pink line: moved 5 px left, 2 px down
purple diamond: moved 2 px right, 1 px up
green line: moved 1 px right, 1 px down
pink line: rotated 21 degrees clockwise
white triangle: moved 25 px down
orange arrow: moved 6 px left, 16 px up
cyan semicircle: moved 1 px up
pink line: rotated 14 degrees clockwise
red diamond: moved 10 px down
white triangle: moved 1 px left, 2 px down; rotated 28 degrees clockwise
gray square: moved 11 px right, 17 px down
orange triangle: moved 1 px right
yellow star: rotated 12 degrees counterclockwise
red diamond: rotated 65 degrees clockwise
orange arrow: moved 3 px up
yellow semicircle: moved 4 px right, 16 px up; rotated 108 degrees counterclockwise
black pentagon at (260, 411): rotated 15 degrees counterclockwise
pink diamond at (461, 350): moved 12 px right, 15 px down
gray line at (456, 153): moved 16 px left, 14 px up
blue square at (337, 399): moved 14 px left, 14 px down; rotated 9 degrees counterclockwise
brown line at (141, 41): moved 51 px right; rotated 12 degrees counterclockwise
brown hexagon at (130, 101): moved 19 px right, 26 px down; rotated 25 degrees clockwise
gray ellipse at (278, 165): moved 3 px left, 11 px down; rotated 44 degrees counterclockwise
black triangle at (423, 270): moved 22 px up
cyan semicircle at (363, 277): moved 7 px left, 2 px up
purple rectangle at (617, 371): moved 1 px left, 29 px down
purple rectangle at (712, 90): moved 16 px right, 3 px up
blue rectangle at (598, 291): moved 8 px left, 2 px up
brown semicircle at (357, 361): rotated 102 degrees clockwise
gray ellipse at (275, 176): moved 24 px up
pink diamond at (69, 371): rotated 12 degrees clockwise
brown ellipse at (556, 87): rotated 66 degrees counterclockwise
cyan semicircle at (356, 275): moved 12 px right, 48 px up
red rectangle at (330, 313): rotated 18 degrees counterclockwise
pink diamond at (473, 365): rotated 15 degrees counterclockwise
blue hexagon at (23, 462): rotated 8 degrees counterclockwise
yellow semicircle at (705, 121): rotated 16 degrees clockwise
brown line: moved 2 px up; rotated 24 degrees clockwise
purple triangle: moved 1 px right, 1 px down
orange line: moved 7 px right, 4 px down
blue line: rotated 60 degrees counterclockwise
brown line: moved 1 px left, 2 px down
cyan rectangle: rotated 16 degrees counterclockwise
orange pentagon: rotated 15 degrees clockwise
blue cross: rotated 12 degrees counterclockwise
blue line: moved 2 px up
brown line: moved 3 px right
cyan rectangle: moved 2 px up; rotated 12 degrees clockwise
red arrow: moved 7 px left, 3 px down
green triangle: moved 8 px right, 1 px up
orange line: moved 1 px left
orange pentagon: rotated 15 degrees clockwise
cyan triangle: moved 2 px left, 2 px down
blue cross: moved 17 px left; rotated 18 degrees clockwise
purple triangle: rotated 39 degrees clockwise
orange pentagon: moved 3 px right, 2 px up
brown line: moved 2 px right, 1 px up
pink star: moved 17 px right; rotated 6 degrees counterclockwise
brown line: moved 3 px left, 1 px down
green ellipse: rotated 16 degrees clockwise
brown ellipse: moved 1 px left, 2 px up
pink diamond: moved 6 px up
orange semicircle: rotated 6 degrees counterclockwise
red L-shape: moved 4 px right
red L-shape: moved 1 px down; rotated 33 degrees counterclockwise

Work required:
Please recast every line of the items above as a Markdown table with the columns Row and Entry. Number the rows and leave out blank lines.

Response to this exercise:
| Row | Entry |
|---|---|
| 1 | pink line: moved 5 px left, 2 px down |
| 2 | purple diamond: moved 2 px right, 1 px up |
| 3 | green line: moved 1 px right, 1 px down |
| 4 | pink line: rotated 21 degrees clockwise |
| 5 | white triangle: moved 25 px down |
| 6 | orange arrow: moved 6 px left, 16 px up |
| 7 | cyan semicircle: moved 1 px up |
| 8 | pink line: rotated 14 degrees clockwise |
| 9 | red diamond: moved 10 px down |
| 10 | white triangle: moved 1 px left, 2 px down; rotated 28 degrees clockwise |
| 11 | gray square: moved 11 px right, 17 px down |
| 12 | orange triangle: moved 1 px right |
| 13 | yellow star: rotated 12 degrees counterclockwise |
| 14 | red diamond: rotated 65 degrees clockwise |
| 15 | orange arrow: moved 3 px up |
| 16 | yellow semicircle: moved 4 px right, 16 px up; rotated 108 degrees counterclockwise |
| 17 | black pentagon at (260, 411): rotated 15 degrees counterclockwise |
| 18 | pink diamond at (461, 350): moved 12 px right, 15 px down |
| 19 | gray line at (456, 153): moved 16 px left, 14 px up |
| 20 | blue square at (337, 399): moved 14 px left, 14 px down; rotated 9 degrees counterclockwise |
| 21 | brown line at (141, 41): moved 51 px right; rotated 12 degrees counterclockwise |
| 22 | brown hexagon at (130, 101): moved 19 px right, 26 px down; rotated 25 degrees clockwise |
| 23 | gray ellipse at (278, 165): moved 3 px left, 11 px down; rotated 44 degrees counterclockwise |
| 24 | black triangle at (423, 270): moved 22 px up |
| 25 | cyan semicircle at (363, 277): moved 7 px left, 2 px up |
| 26 | purple rectangle at (617, 371): moved 1 px left, 29 px down |
| 27 | purple rectangle at (712, 90): moved 16 px right, 3 px up |
| 28 | blue rectangle at (598, 291): moved 8 px left, 2 px up |
| 29 | brown semicircle at (357, 361): rotated 102 degrees clockwise |
| 30 | gray ellipse at (275, 176): moved 24 px up |
| 31 | pink diamond at (69, 371): rotated 12 degrees clockwise |
| 32 | brown ellipse at (556, 87): rotated 66 degrees counterclockwise |
| 33 | cyan semicircle at (356, 275): moved 12 px right, 48 px up |
| 34 | red rectangle at (330, 313): rotated 18 degrees counterclockwise |
| 35 | pink diamond at (473, 365): rotated 15 degrees counterclockwise |
| 36 | blue hexagon at (23, 462): rotated 8 degrees counterclockwise |
| 37 | yellow semicircle at (705, 121): rotated 16 degrees clockwise |
| 38 | brown line: moved 2 px up; rotated 24 degrees clockwise |
| 39 | purple triangle: moved 1 px right, 1 px down |
| 40 | orange line: moved 7 px right, 4 px down |
| 41 | blue line: rotated 60 degrees counterclockwise |
| 42 | brown line: moved 1 px left, 2 px down |
| 43 | cyan rectangle: rotated 16 degrees counterclockwise |
| 44 | orange pentagon: rotated 15 degrees clockwise |
| 45 | blue cross: rotated 12 degrees counterclockwise |
| 46 | blue line: moved 2 px up |
| 47 | brown line: moved 3 px right |
| 48 | cyan rectangle: moved 2 px up; rotated 12 degrees clockwise |
| 49 | red arrow: moved 7 px left, 3 px down |
| 50 | green triangle: moved 8 px right, 1 px up |
| 51 | orange line: moved 1 px left |
| 52 | orange pentagon: rotated 15 degrees clockwise |
| 53 | cyan triangle: moved 2 px left, 2 px down |
| 54 | blue cross: moved 17 px left; rotated 18 degrees clockwise |
| 55 | purple triangle: rotated 39 degrees clockwise |
| 56 | orange pentagon: moved 3 px right, 2 px up |
| 57 | brown line: moved 2 px right, 1 px up |
| 58 | pink star: moved 17 px right; rotated 6 degrees counterclockwise |
| 59 | brown line: moved 3 px left, 1 px down |
| 60 | green ellipse: rotated 16 degrees clockwise |
| 61 | brown ellipse: moved 1 px left, 2 px up |
| 62 | pink diamond: moved 6 px up |
| 63 | orange semicircle: rotated 6 degrees counterclockwise |
| 64 | red L-shape: moved 4 px right |
| 65 | red L-shape: moved 1 px down; rotated 33 degrees counterclockwise |